Work instructions: Below this task are records; return each one exactly and omit its images.

========================================

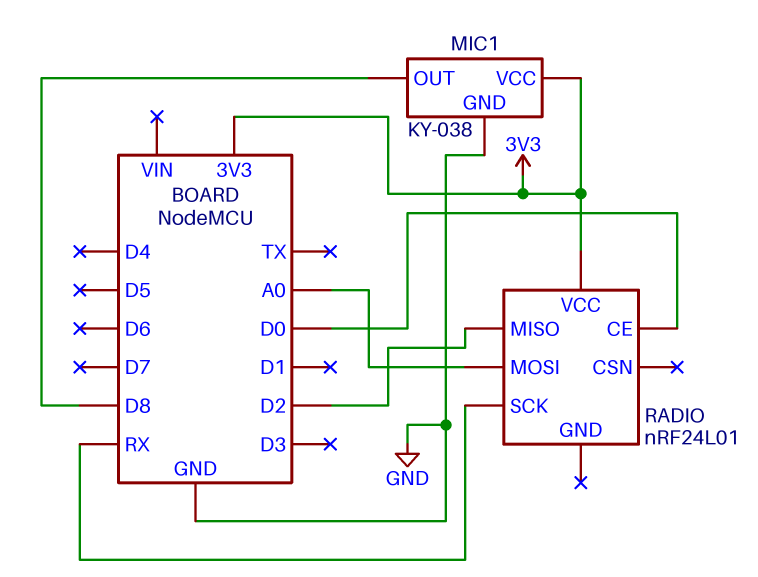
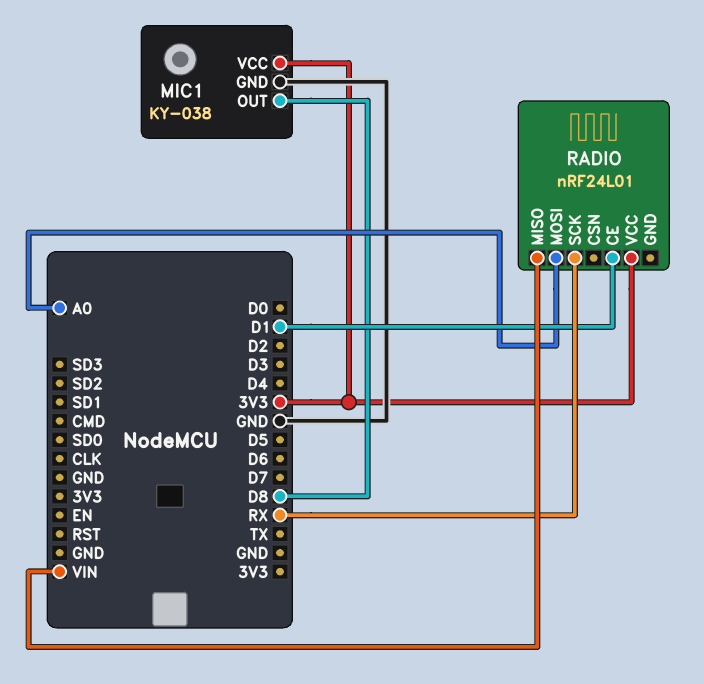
RADIO pin CE: D0 -> D1
RADIO pin MISO: D2 -> VIN

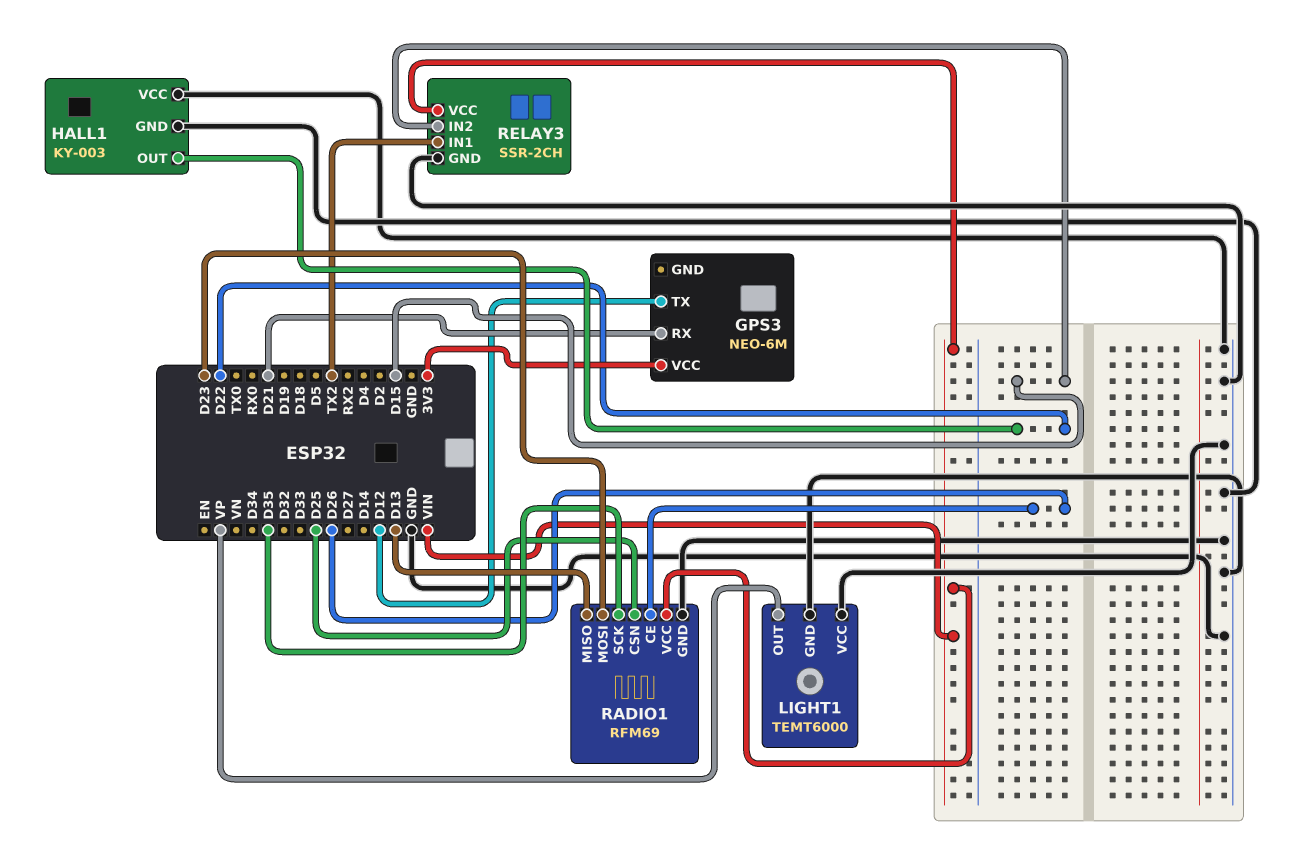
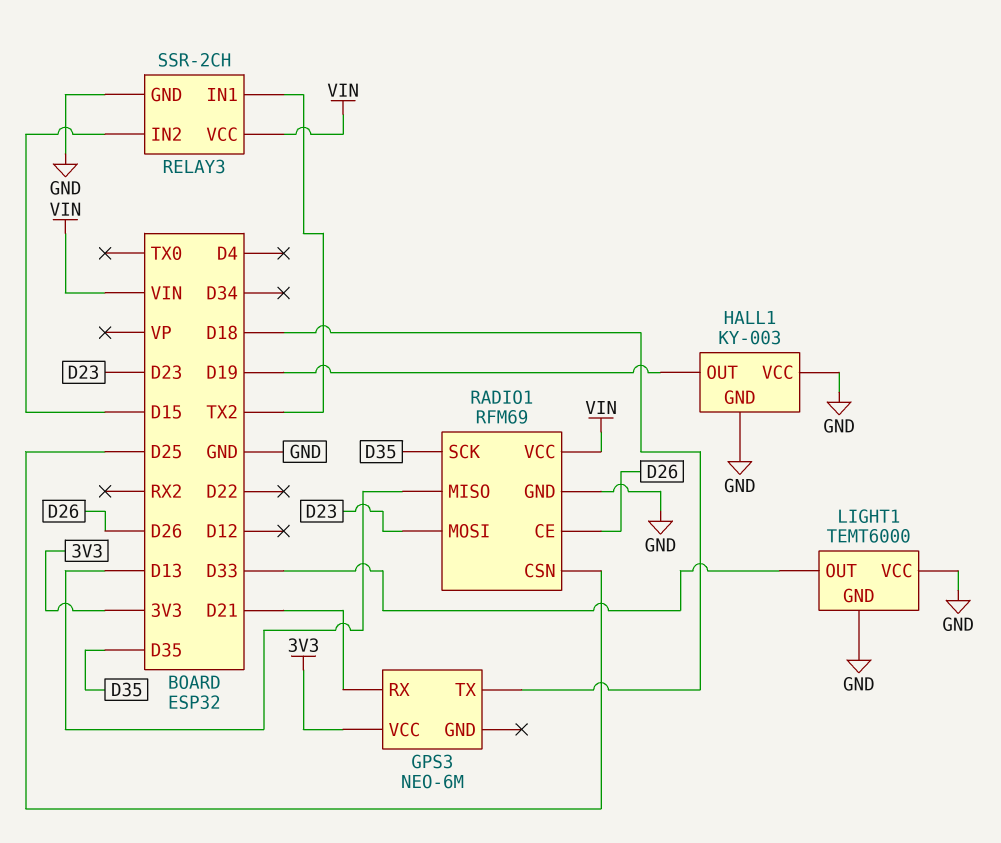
GPS3 pin TX: D12 -> D18
HALL1 pin OUT: D22 -> D19
LIGHT1 pin OUT: VP -> D33

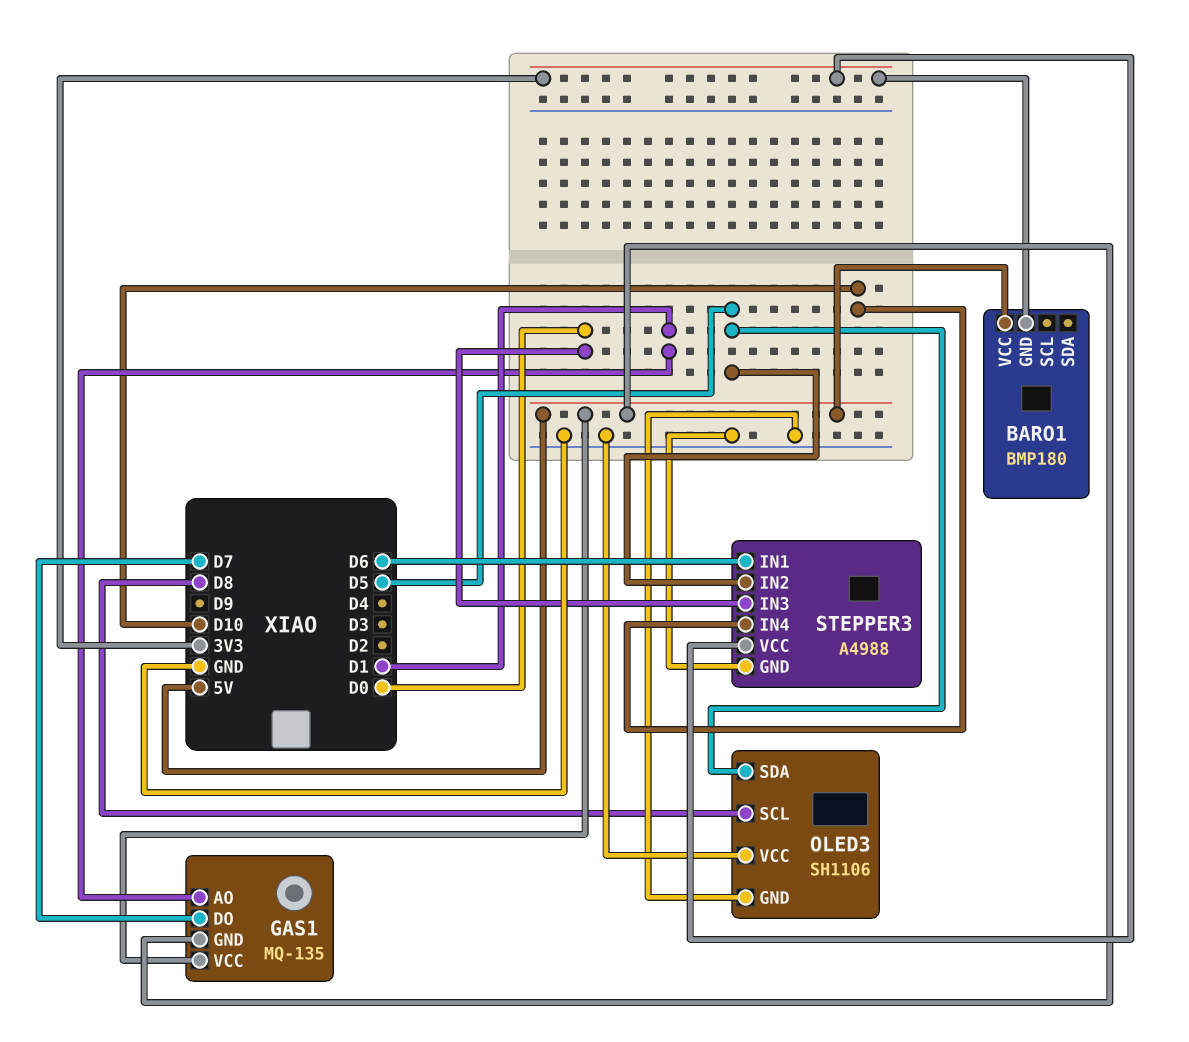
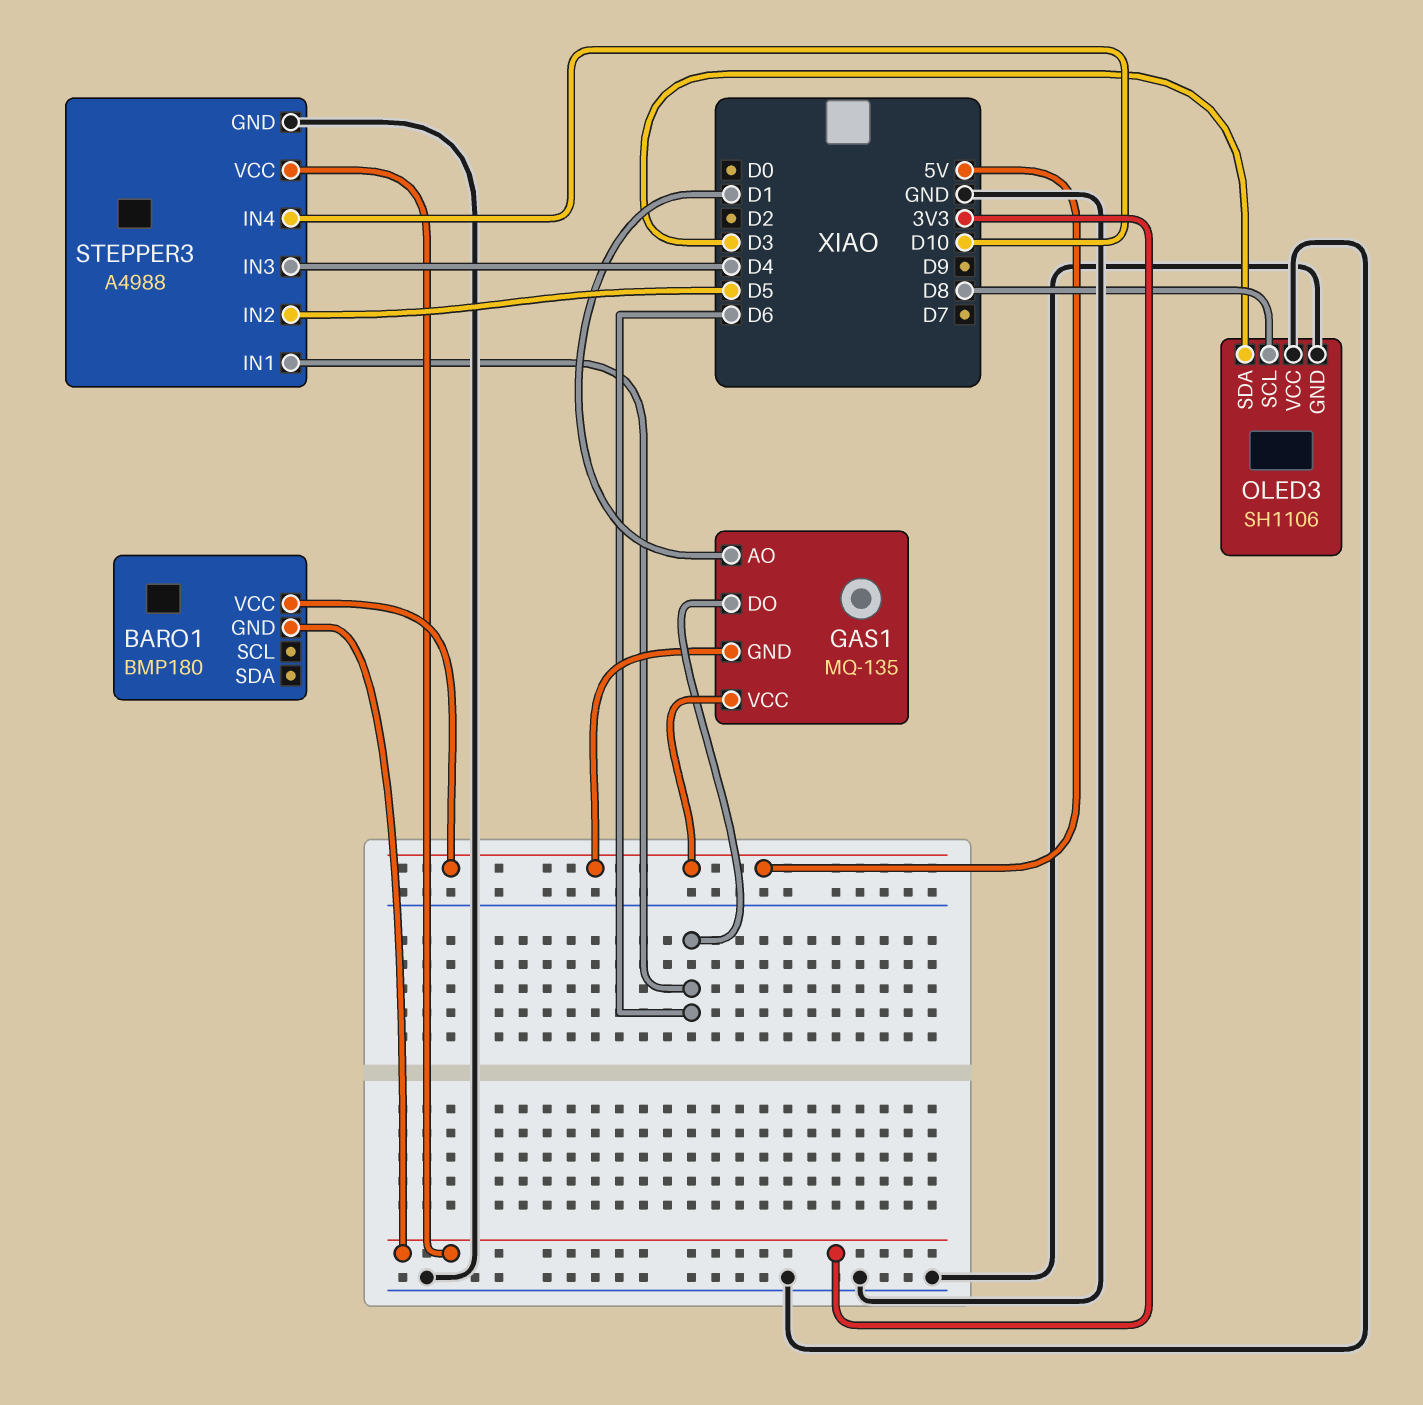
GAS1 pin DO: D7 -> D6
OLED3 pin SDA: D5 -> D3
STEPPER3 pin IN3: D0 -> D4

========================================

Answer to the exercise:
RADIO pin CE: D0 -> D1
RADIO pin MISO: D2 -> VIN

GPS3 pin TX: D12 -> D18
HALL1 pin OUT: D22 -> D19
LIGHT1 pin OUT: VP -> D33

GAS1 pin DO: D7 -> D6
OLED3 pin SDA: D5 -> D3
STEPPER3 pin IN3: D0 -> D4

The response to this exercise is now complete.